EXERCISE DETAILS: Please repeat, exactly and without pictures, the lines of the entries below that run from the one containing "T202: NMOS 2N7002" through the one containing "R208: none -> 39k (INT, VA)".

DATA LISTING:

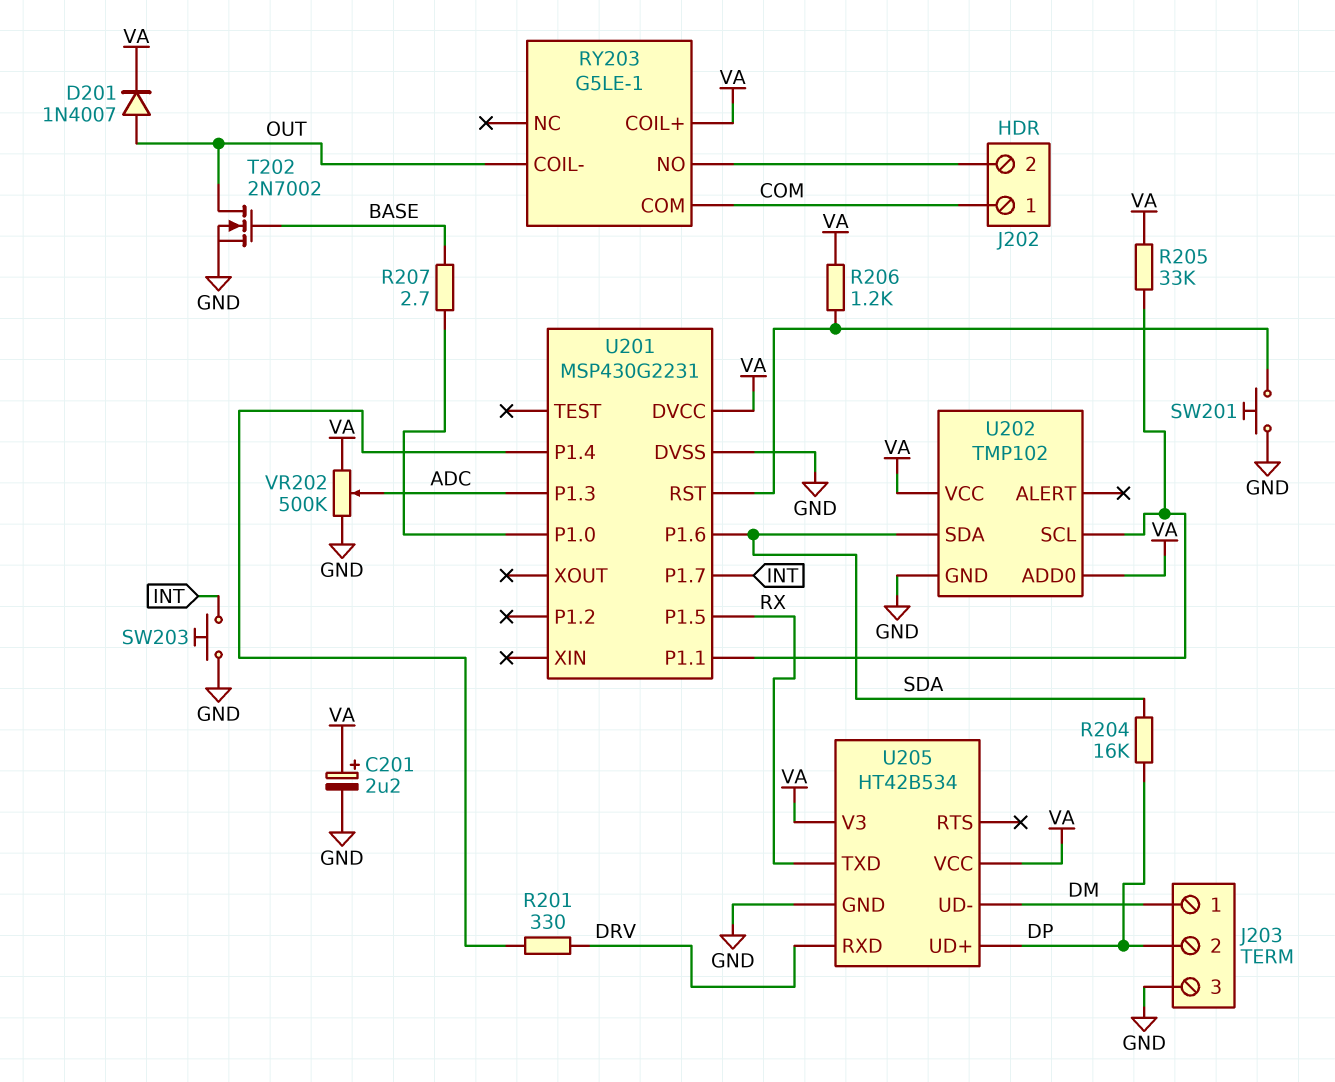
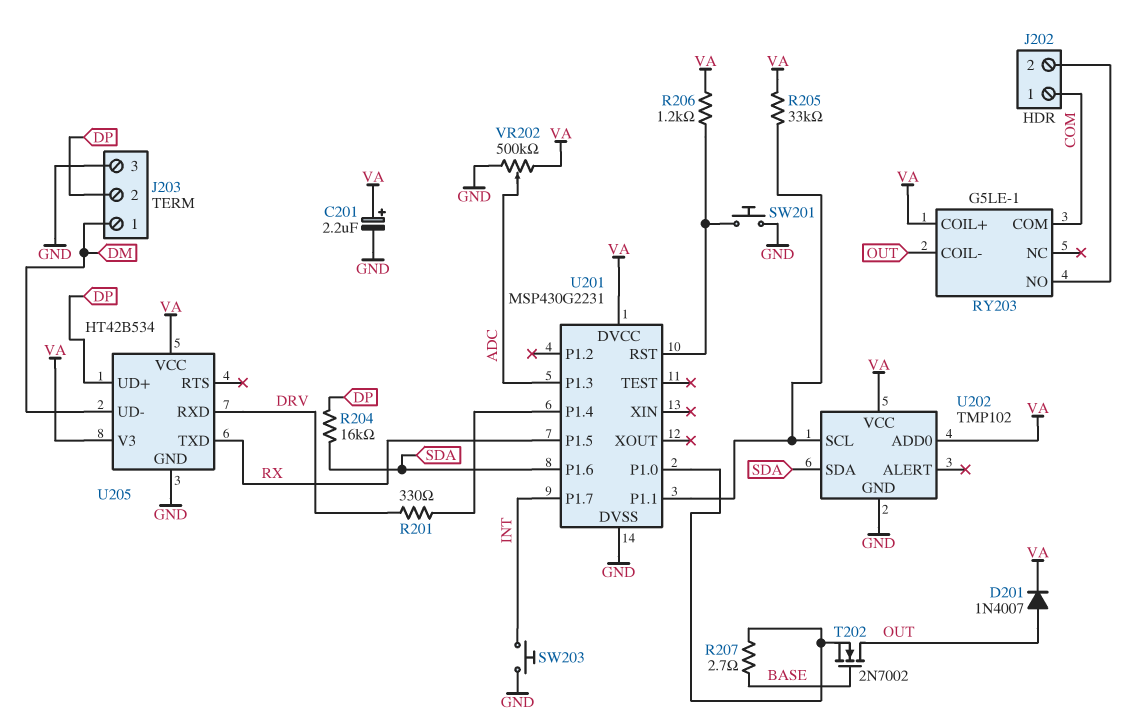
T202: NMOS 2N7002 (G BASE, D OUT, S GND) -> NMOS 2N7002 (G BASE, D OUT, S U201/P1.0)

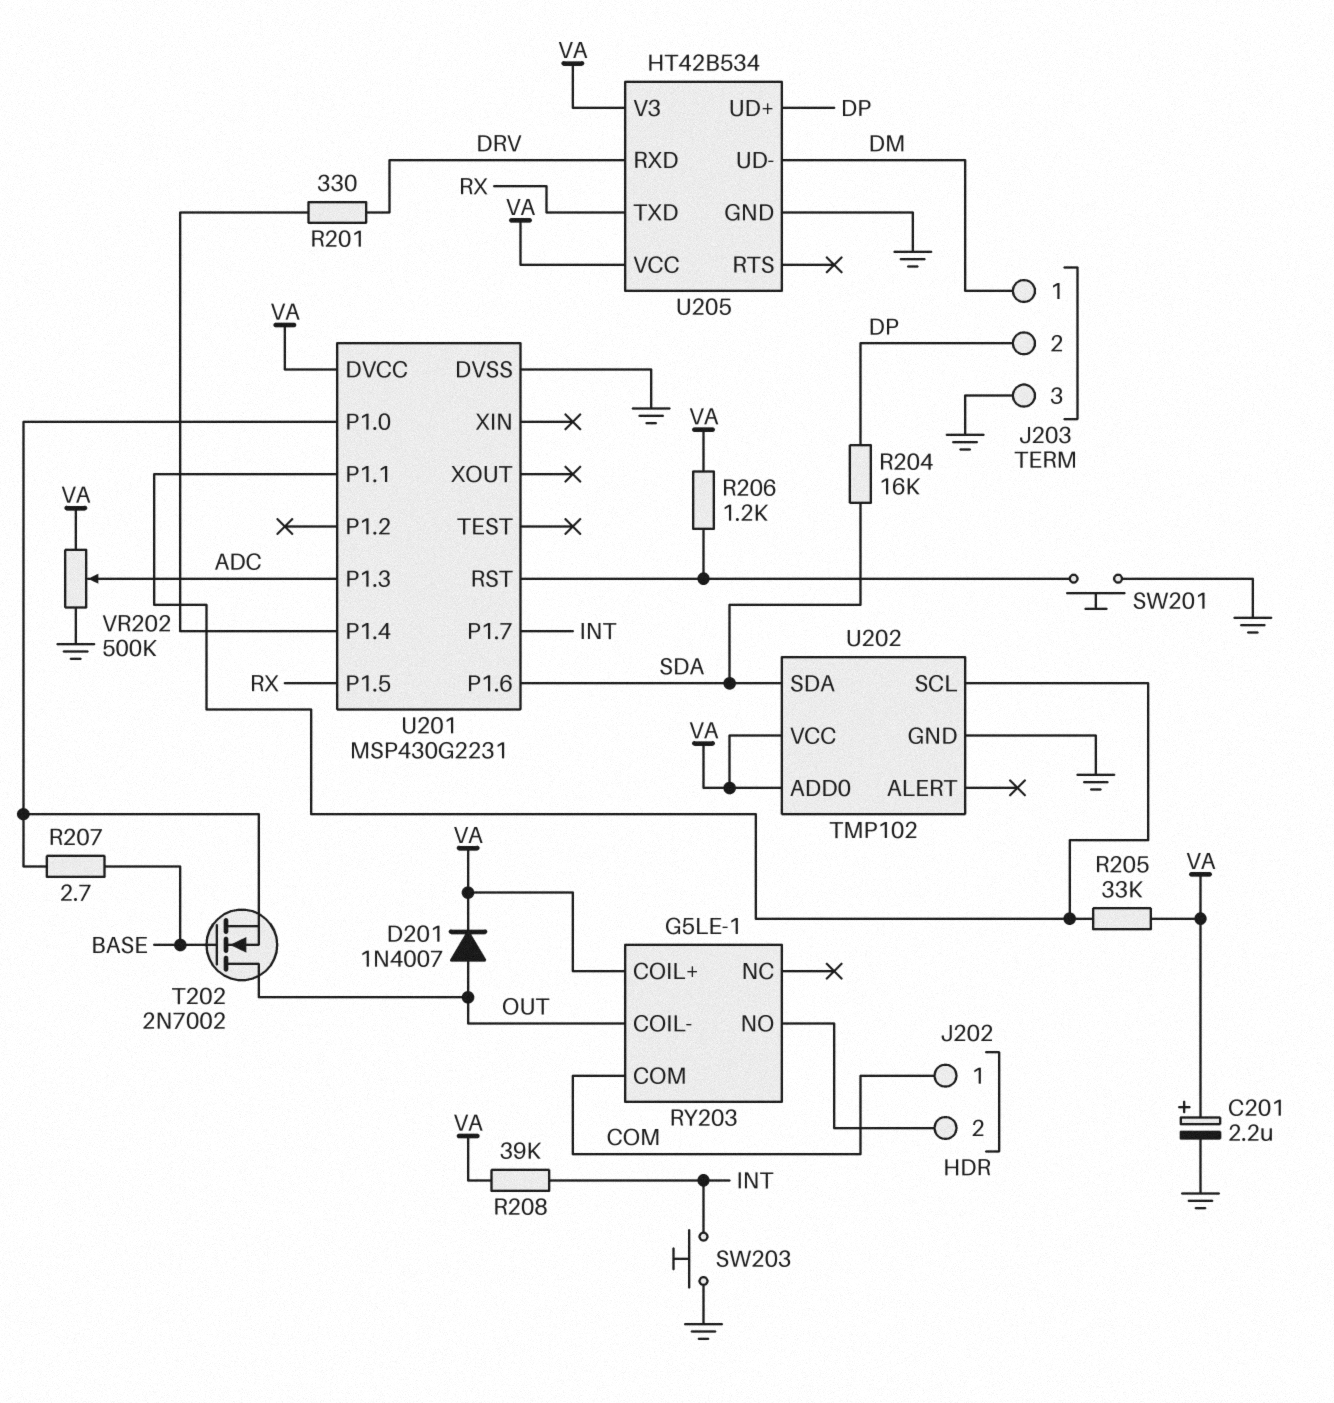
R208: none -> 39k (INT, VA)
==
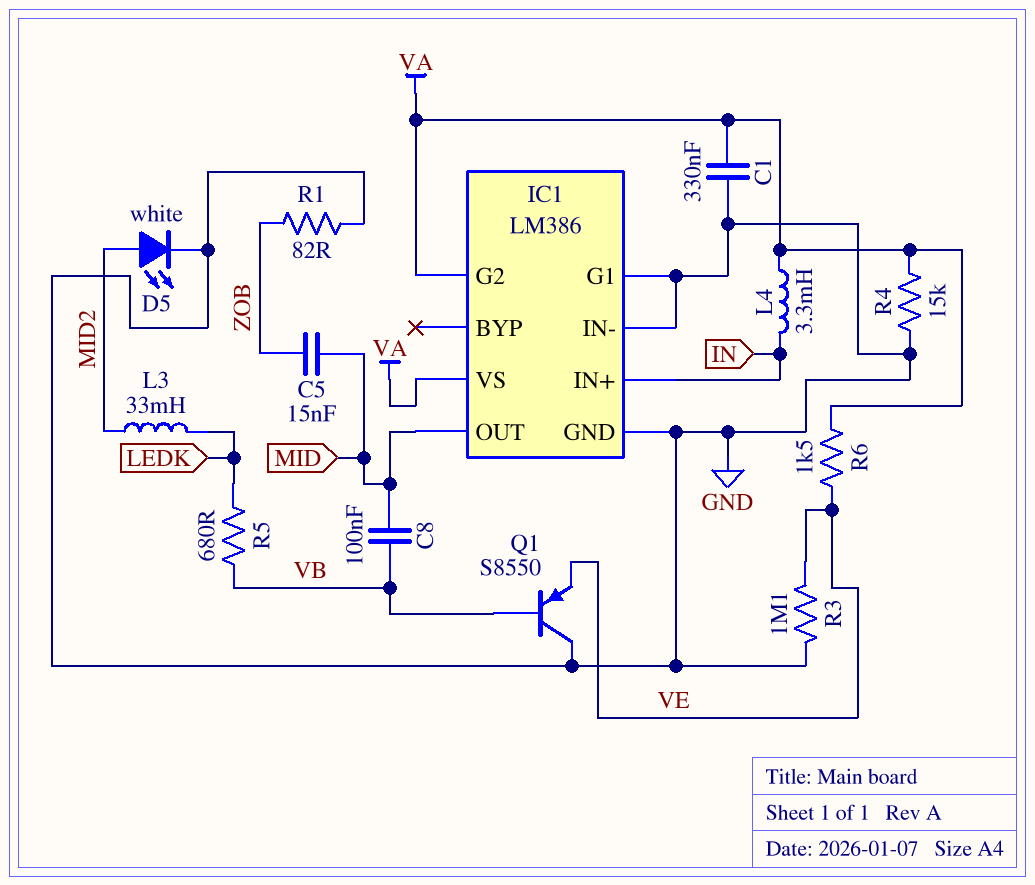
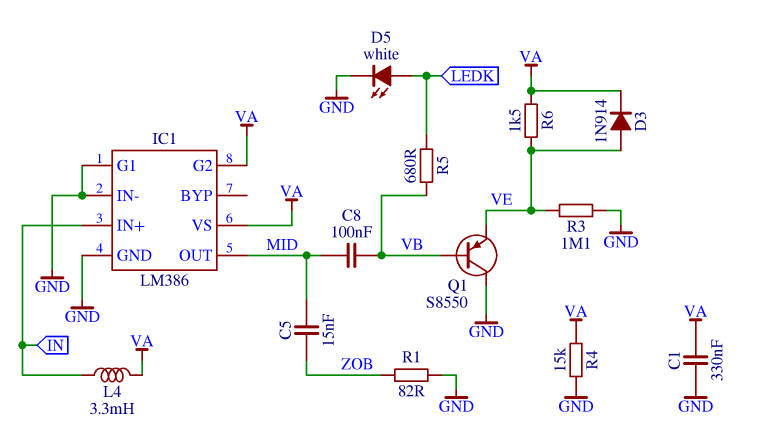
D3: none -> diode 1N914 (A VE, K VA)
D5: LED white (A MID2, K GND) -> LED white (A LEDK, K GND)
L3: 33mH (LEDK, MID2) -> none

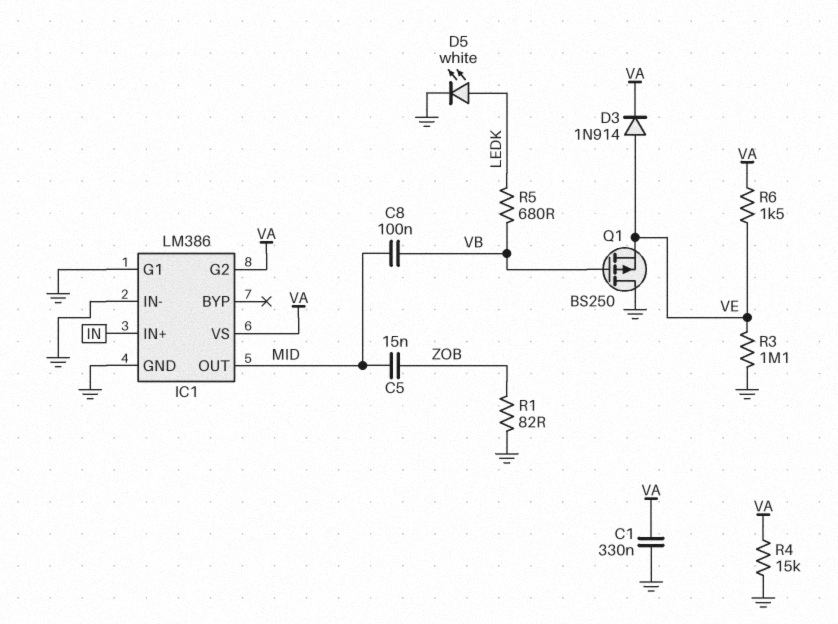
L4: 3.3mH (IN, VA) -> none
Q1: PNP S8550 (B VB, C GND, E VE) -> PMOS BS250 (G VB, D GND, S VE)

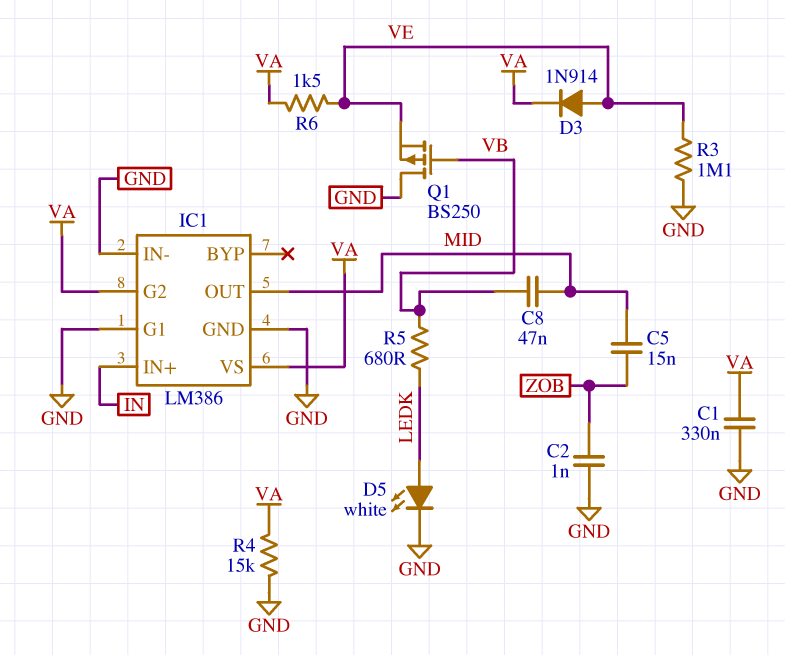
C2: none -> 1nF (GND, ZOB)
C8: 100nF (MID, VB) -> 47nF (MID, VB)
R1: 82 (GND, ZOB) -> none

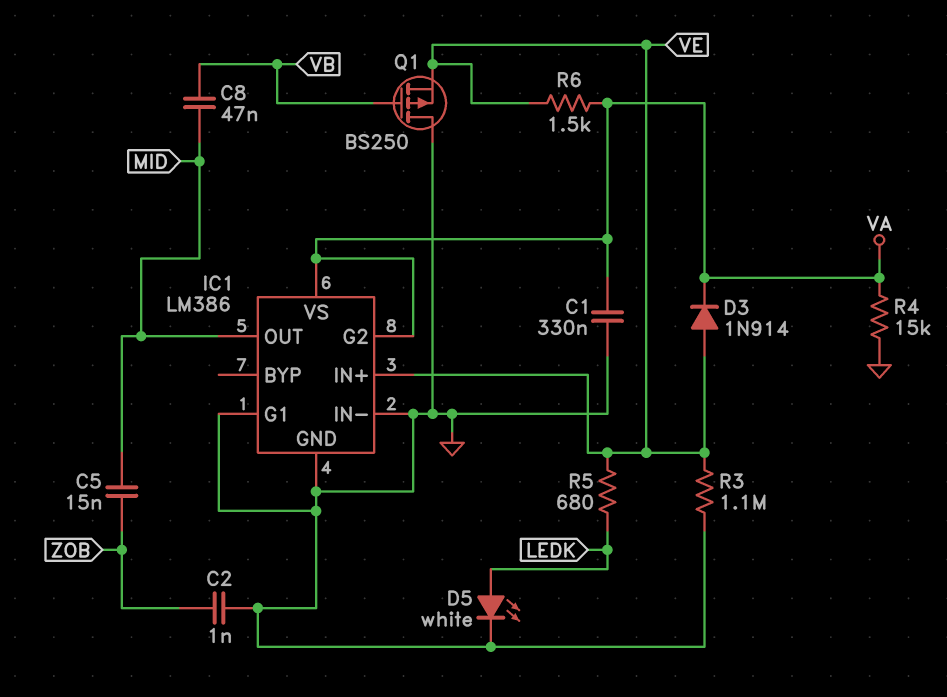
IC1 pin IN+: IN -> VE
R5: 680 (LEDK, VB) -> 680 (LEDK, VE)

RESPONSE AREA:
T202: NMOS 2N7002 (G BASE, D OUT, S GND) -> NMOS 2N7002 (G BASE, D OUT, S U201/P1.0)

R208: none -> 39k (INT, VA)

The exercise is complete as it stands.